*** Begin section ***

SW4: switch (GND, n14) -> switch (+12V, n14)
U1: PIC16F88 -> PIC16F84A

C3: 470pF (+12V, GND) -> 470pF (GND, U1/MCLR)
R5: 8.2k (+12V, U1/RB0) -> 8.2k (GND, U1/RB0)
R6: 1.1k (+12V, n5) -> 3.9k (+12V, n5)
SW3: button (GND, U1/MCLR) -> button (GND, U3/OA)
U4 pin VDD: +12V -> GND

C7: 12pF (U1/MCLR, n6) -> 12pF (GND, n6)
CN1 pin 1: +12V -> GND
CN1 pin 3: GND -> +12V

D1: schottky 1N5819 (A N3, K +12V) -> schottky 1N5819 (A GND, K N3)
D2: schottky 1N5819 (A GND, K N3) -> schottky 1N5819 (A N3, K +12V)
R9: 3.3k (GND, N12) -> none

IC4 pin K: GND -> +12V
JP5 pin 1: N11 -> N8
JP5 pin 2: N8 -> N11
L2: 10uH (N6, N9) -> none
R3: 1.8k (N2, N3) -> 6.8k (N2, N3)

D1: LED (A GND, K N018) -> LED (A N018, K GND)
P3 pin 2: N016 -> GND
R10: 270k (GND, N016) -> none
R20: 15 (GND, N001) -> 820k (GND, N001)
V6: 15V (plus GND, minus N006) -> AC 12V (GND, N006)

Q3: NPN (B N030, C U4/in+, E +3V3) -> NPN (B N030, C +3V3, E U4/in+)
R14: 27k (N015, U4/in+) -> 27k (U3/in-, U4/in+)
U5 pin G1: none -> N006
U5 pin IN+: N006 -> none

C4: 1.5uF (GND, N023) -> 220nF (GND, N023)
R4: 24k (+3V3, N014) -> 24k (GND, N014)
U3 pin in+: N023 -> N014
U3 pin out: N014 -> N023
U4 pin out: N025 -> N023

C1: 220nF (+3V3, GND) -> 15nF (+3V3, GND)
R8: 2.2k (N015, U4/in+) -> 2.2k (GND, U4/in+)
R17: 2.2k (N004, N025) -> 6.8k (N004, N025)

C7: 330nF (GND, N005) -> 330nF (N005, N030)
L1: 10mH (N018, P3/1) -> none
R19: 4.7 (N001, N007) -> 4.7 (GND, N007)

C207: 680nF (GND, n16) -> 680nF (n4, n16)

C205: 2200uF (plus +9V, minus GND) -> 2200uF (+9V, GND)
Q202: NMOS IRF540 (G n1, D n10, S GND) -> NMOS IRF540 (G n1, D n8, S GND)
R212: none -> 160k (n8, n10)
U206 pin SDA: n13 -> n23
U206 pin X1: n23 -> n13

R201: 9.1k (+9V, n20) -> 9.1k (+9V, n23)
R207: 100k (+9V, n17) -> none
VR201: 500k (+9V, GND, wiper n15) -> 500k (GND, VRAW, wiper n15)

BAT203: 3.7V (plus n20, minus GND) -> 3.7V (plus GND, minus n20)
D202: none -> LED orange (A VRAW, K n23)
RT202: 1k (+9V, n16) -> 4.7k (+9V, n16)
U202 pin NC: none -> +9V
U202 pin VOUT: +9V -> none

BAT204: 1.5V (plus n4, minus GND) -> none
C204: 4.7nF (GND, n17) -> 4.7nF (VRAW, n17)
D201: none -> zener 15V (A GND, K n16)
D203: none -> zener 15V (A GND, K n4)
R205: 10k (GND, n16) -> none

*** End section ***

Count how many lines of the entries contain the word "minus", and respond with that count only.

== EXERCISE RESPONSE ==
4